What the task requires => Beneath this line are the data; copy exactly the part of them that opens with the line containing "U4: XOR 74LS86" and closes with the line containing "U18: buffer 74HC125", and only that part.

The data =>
------------------------------------------------------------------------
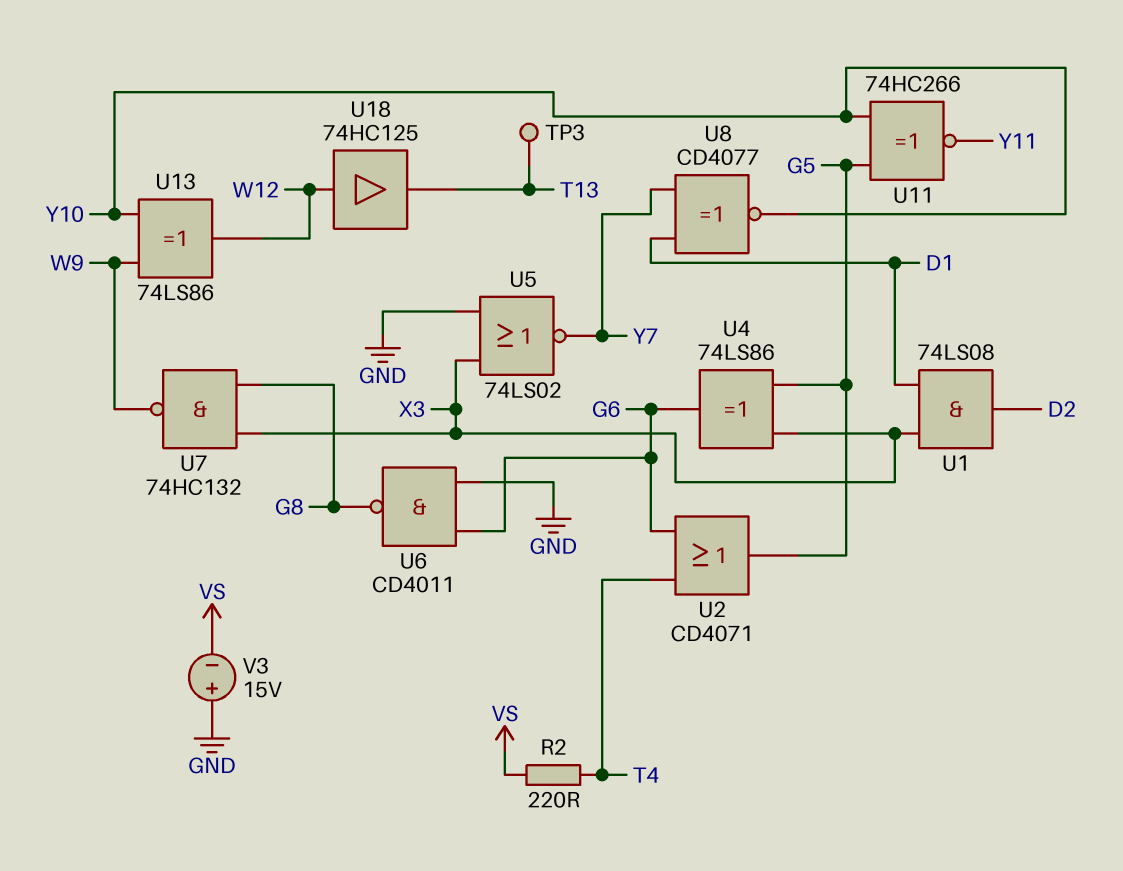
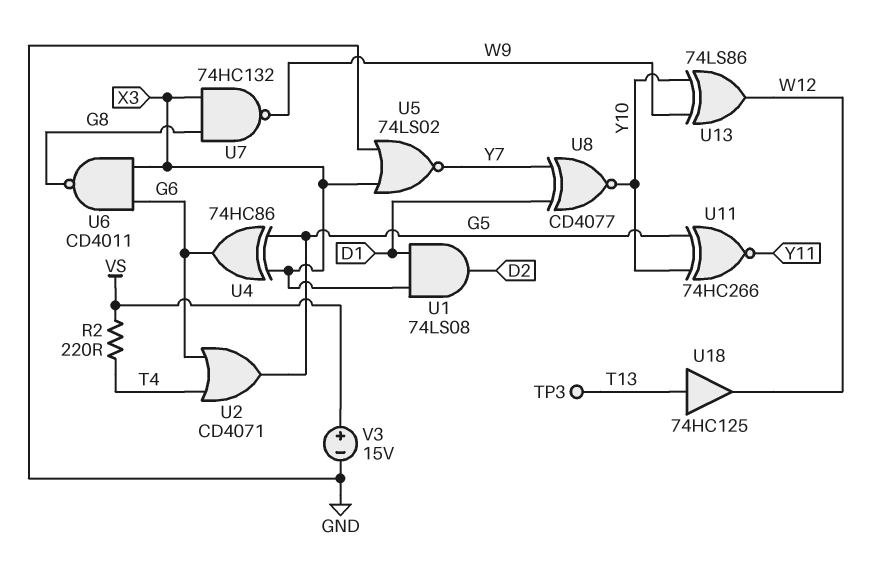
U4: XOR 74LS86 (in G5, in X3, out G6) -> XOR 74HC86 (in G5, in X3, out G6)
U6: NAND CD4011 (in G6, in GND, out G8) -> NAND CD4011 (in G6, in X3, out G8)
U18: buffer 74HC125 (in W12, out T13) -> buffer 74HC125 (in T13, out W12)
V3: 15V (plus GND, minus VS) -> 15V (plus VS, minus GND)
------------------------------------------------------------------------
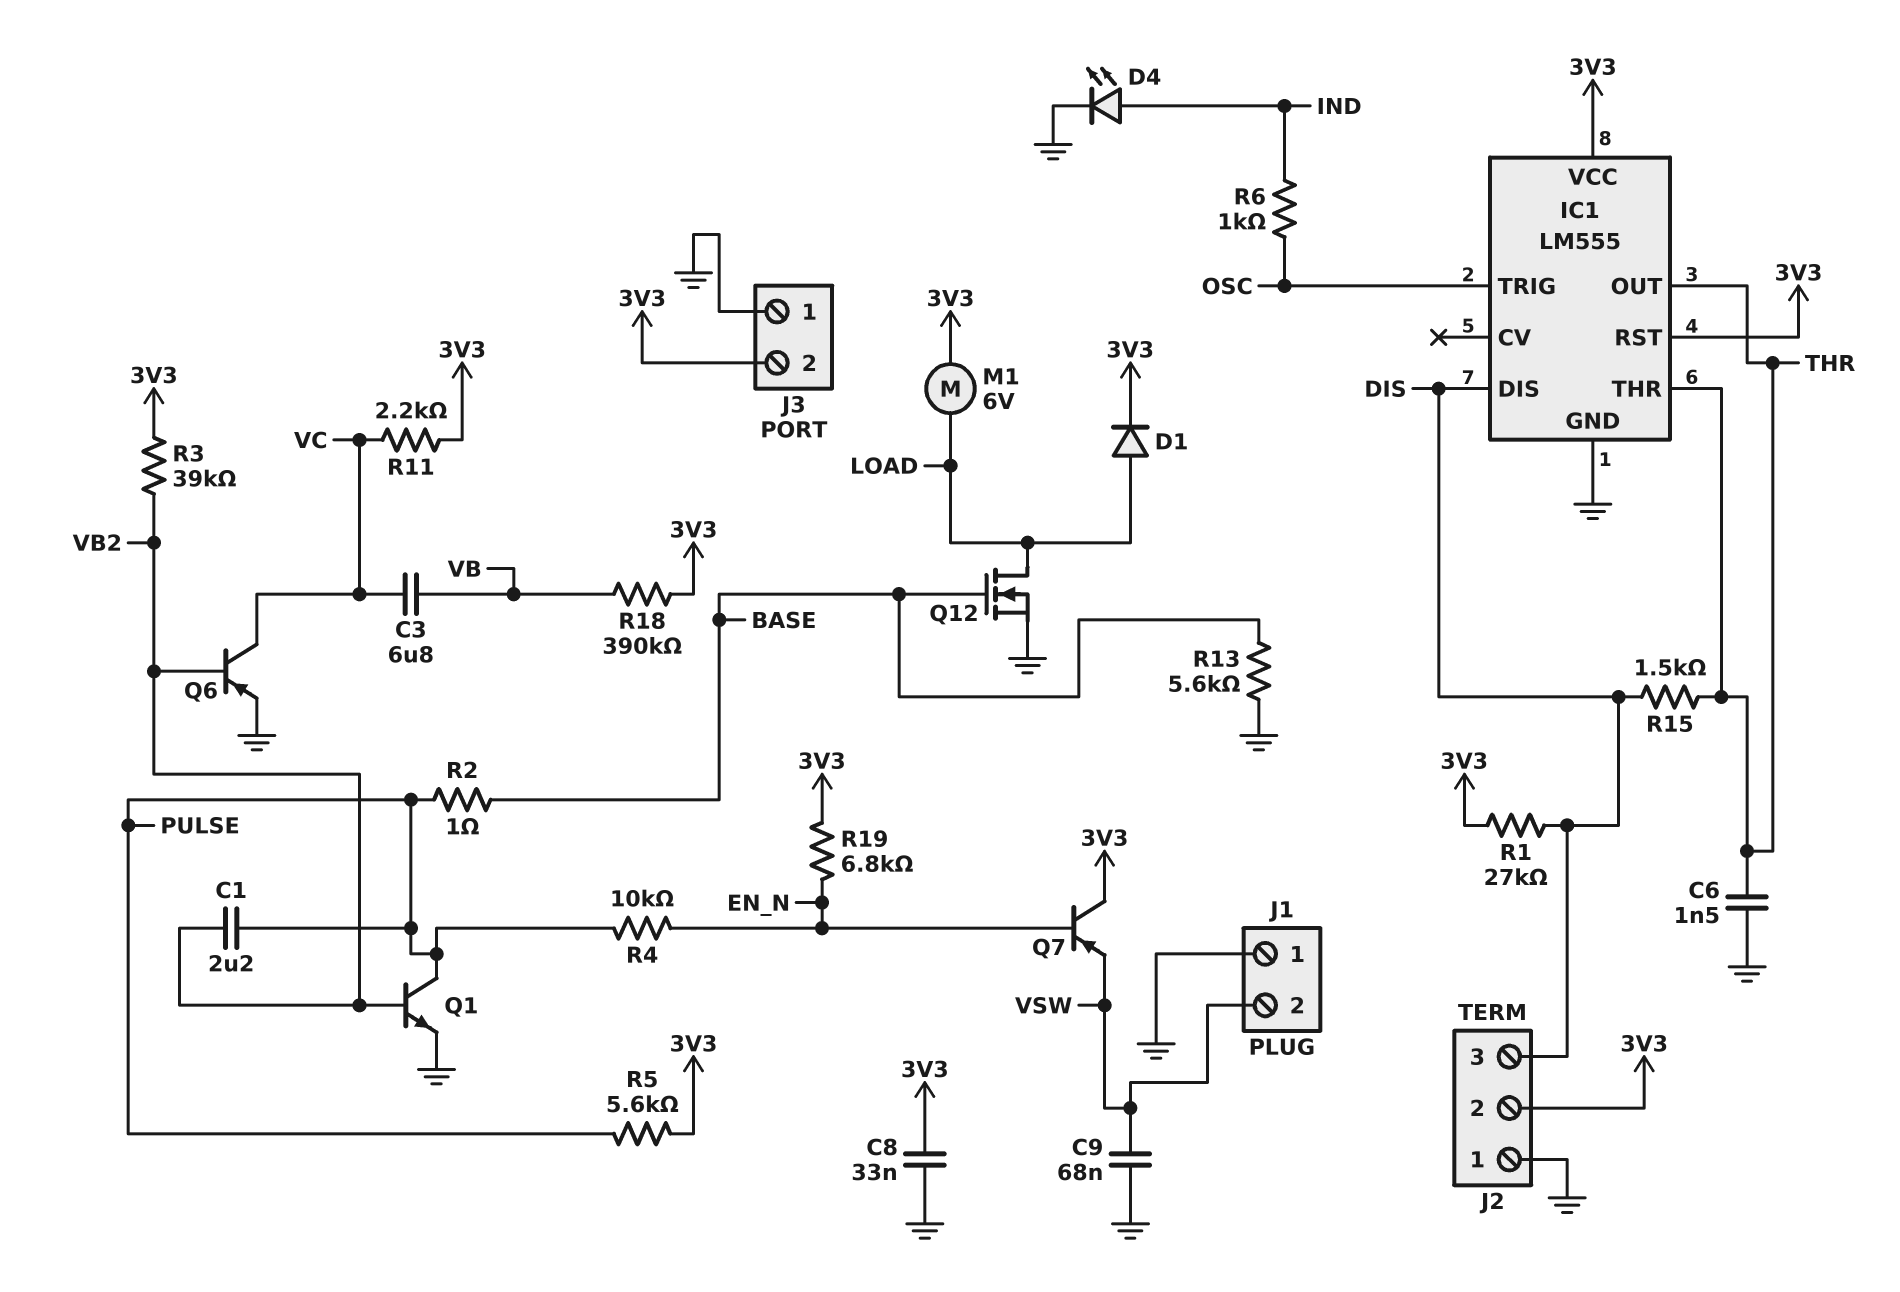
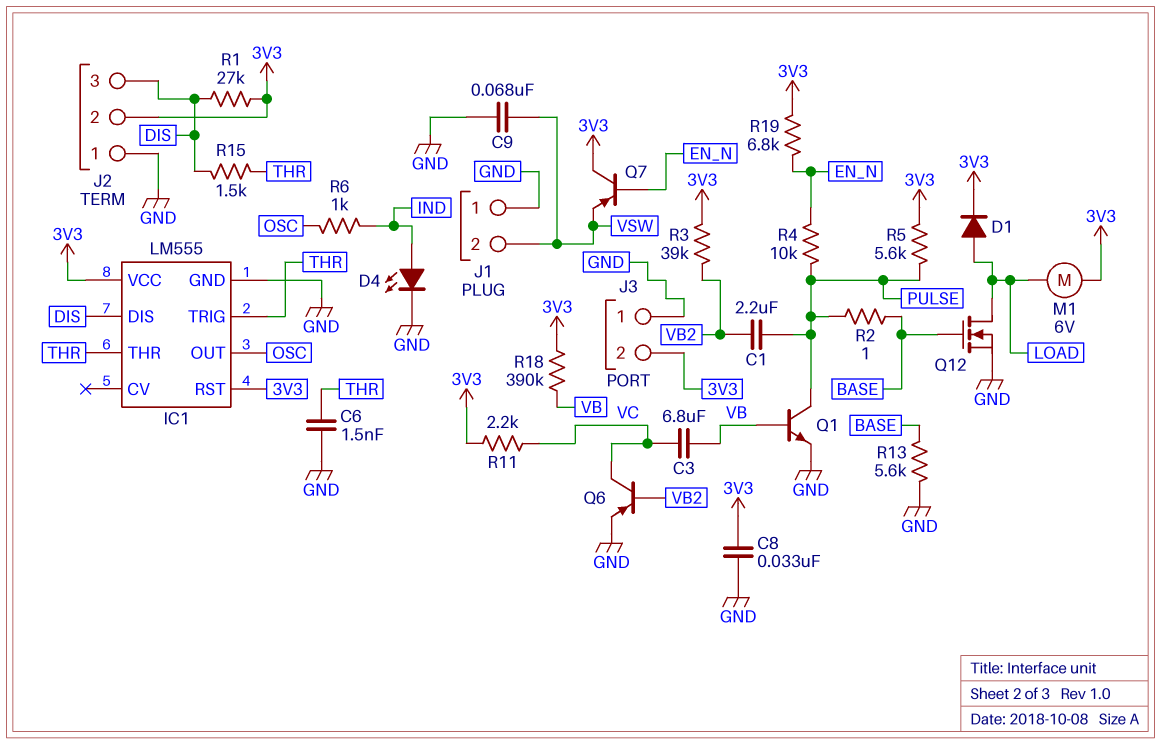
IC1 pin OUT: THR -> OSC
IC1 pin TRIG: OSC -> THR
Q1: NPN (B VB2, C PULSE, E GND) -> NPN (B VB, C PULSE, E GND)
------------------------------------------------------------------------
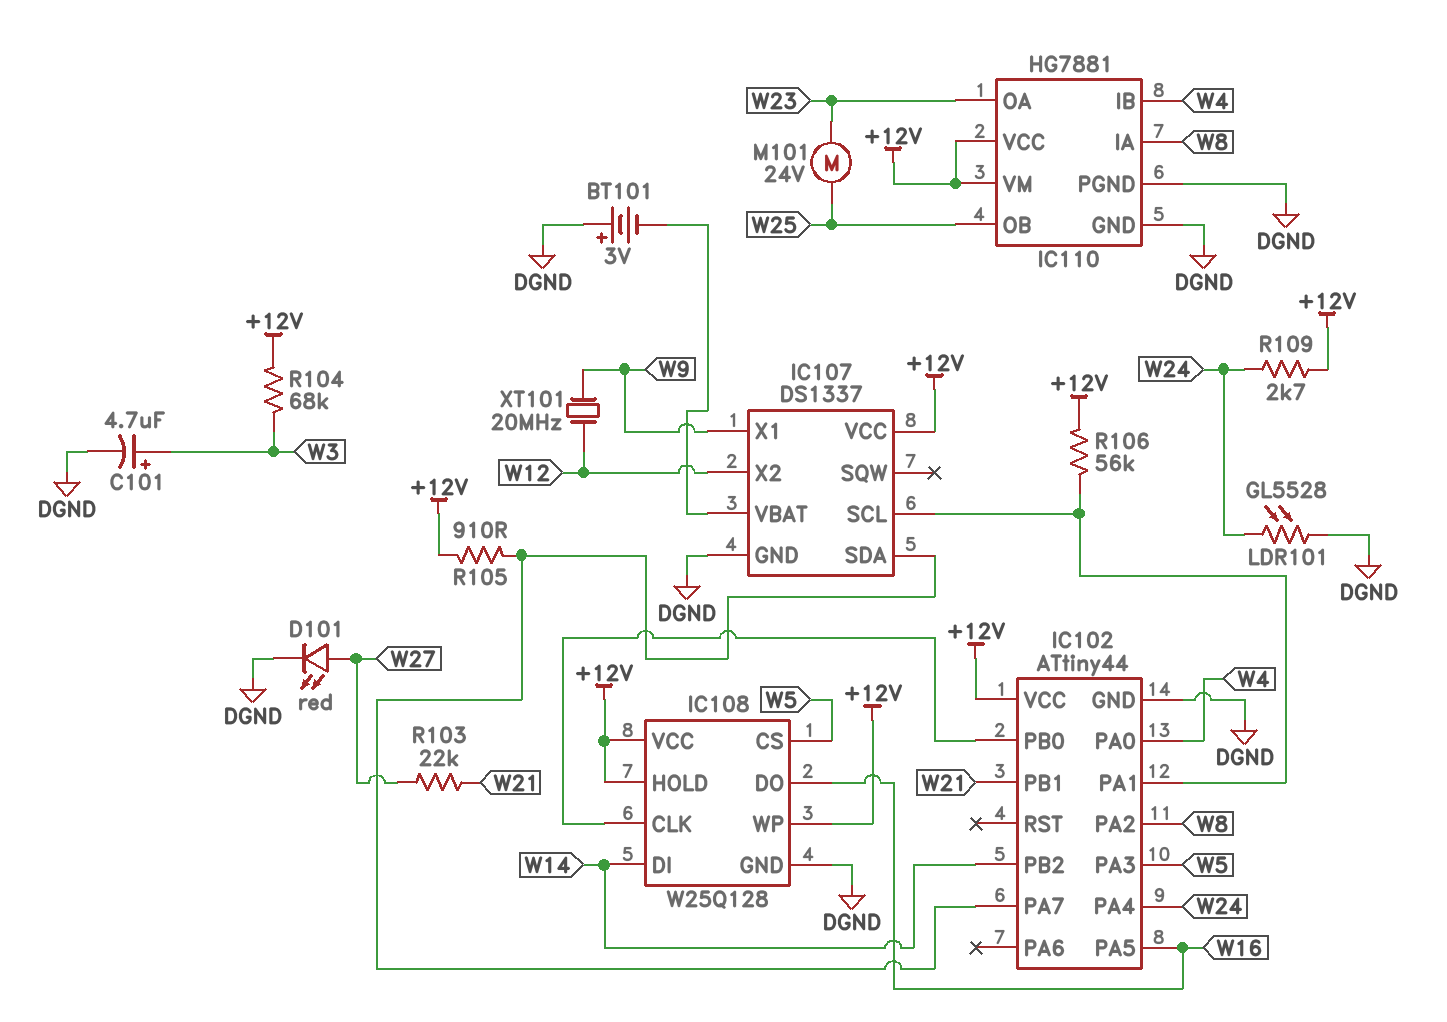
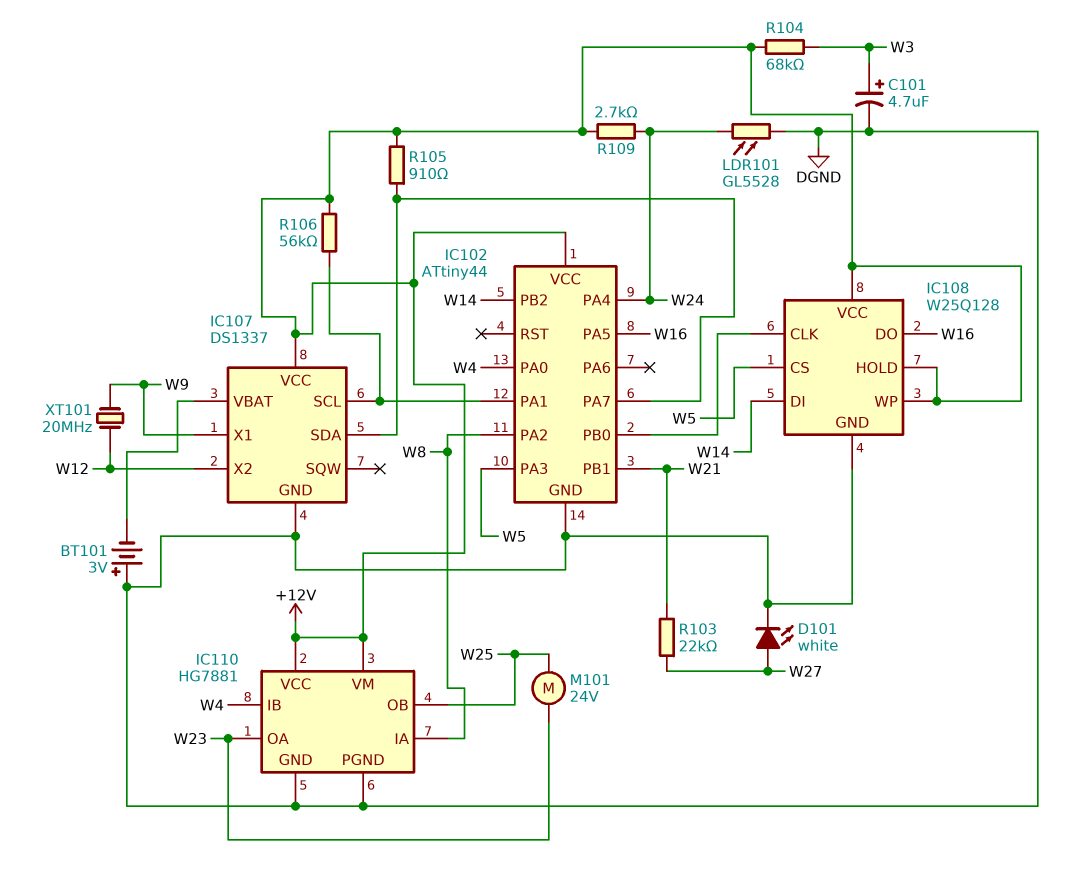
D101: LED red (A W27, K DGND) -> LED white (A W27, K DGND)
------------------------------------------------------------------------
Answer to this problem =>
U4: XOR 74LS86 (in G5, in X3, out G6) -> XOR 74HC86 (in G5, in X3, out G6)
U6: NAND CD4011 (in G6, in GND, out G8) -> NAND CD4011 (in G6, in X3, out G8)
U18: buffer 74HC125 (in W12, out T13) -> buffer 74HC125 (in T13, out W12)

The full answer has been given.